Please return only the lines between the line with "orange diamond: (145, 18)" and the final line of the entries, both included, and exclude pictures.

Dataset extract -

>>>>

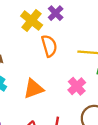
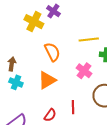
orange semicircle: (49, 46) -> (52, 52), moved

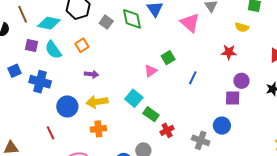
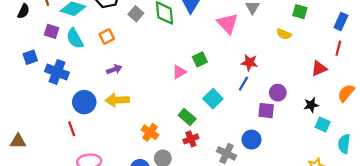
red star: (229, 52) -> (249, 63), moved
purple arrow: (92, 74) -> (114, 69), turned -32
blue line: (193, 78) -> (243, 84), moved
cyan square: (134, 98) -> (213, 99), moved
green rectangle: (151, 114) -> (187, 117), moved
orange cross: (98, 129) -> (150, 132), moved, turned 35
red line: (50, 133) -> (72, 129), moved

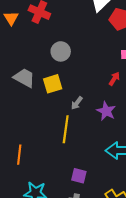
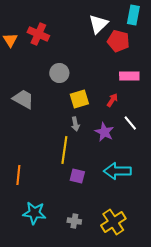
yellow square: (53, 84) -> (79, 99), moved
gray arrow: (77, 103) -> (75, 124), turned -48
purple square: (79, 176) -> (77, 176), moved

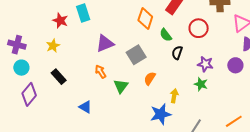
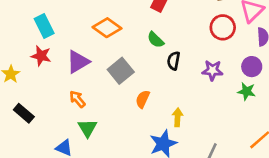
orange diamond: (145, 18) -> (107, 28), moved, turned -65
red star: (60, 21) -> (41, 56), moved
red circle: (199, 28) -> (223, 27), moved
green star: (201, 84) -> (246, 91), moved
green triangle: (121, 86) -> (87, 128), moved

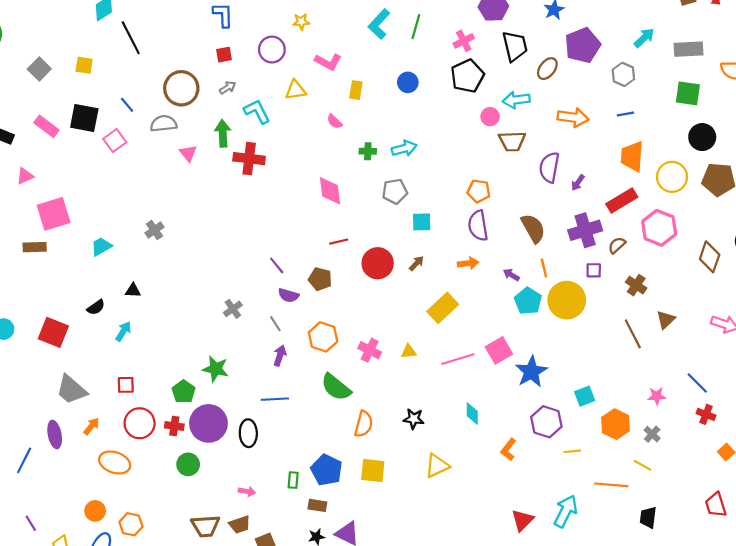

<<<<

Written answer -
orange diamond: (145, 18) -> (107, 28), moved, turned -65
red star: (60, 21) -> (41, 56), moved
red circle: (199, 28) -> (223, 27), moved
green star: (201, 84) -> (246, 91), moved
green triangle: (121, 86) -> (87, 128), moved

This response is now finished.